◆ REQUIRED ACTION ◆
Leave the pictures aside and copy all the data exactly.

◆ PROVIDED DATA ◆
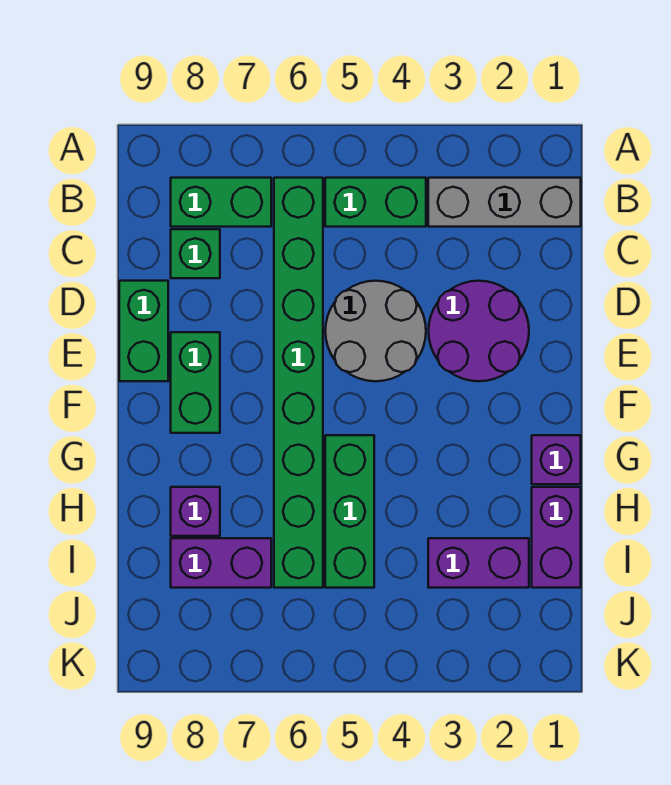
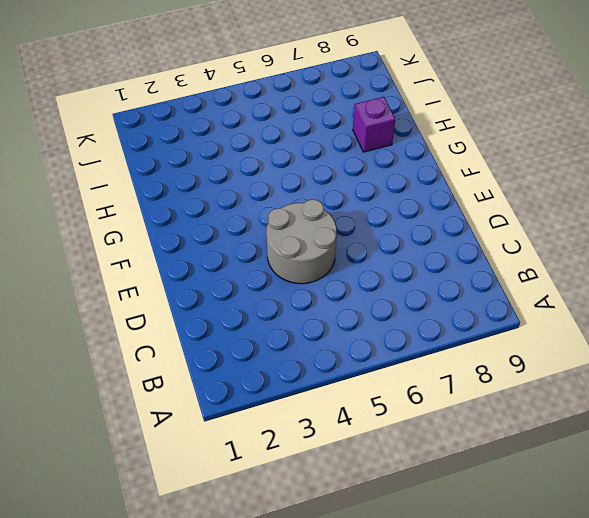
none -> grey brick B1:B3 level 1
none -> green brick B4:B5 level 1
none -> green brick B6:I6 level 1

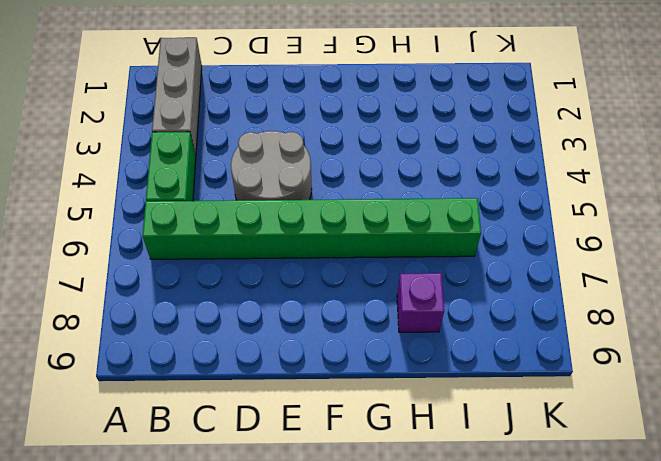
none -> green brick B7:B8 level 1
none -> green brick C8 level 1
none -> purple round brick D2:E3 level 1

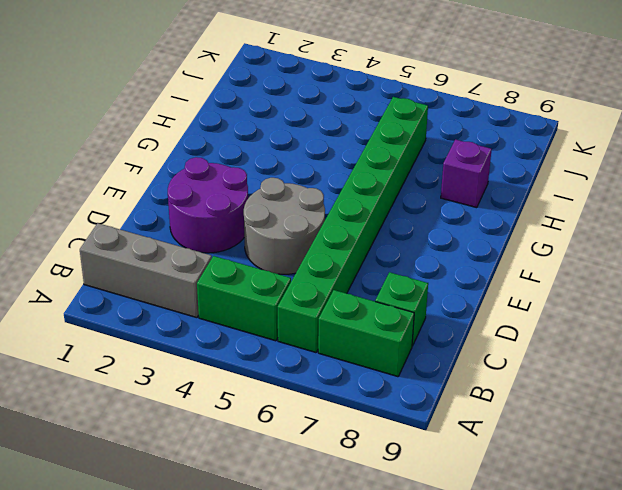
none -> green brick D9:E9 level 1
none -> green brick E8:F8 level 1
none -> purple brick G1 level 1

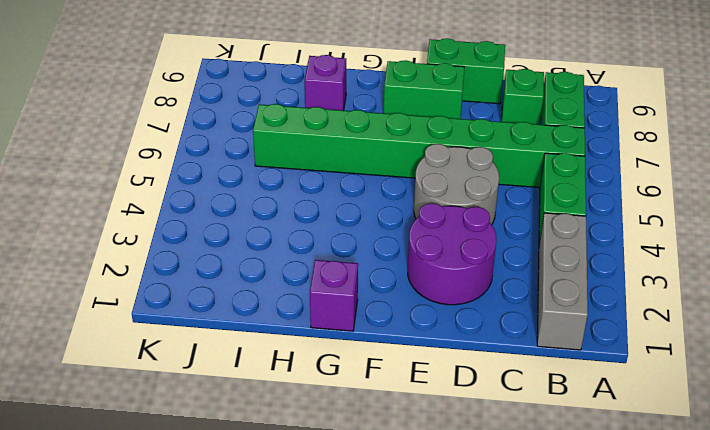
none -> green brick G5:I5 level 1
none -> purple brick H1:I1 level 1
none -> purple brick I2:I3 level 1

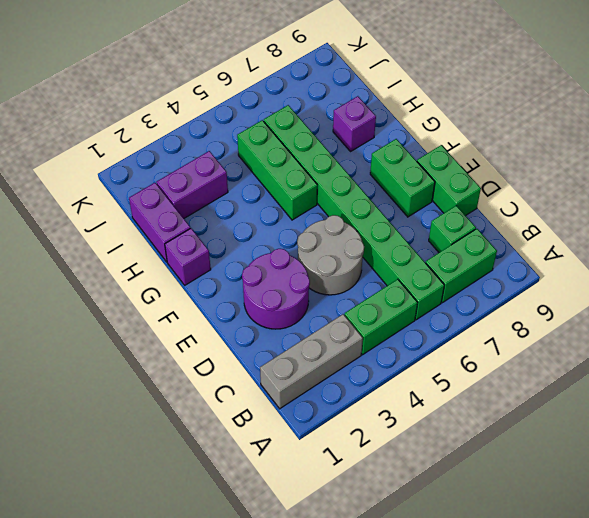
none -> purple brick I7:I8 level 1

◆ RESPONSE TO THE EXERCISE ◆
none -> grey brick B1:B3 level 1
none -> green brick B4:B5 level 1
none -> green brick B6:I6 level 1

none -> green brick B7:B8 level 1
none -> green brick C8 level 1
none -> purple round brick D2:E3 level 1

none -> green brick D9:E9 level 1
none -> green brick E8:F8 level 1
none -> purple brick G1 level 1

none -> green brick G5:I5 level 1
none -> purple brick H1:I1 level 1
none -> purple brick I2:I3 level 1

none -> purple brick I7:I8 level 1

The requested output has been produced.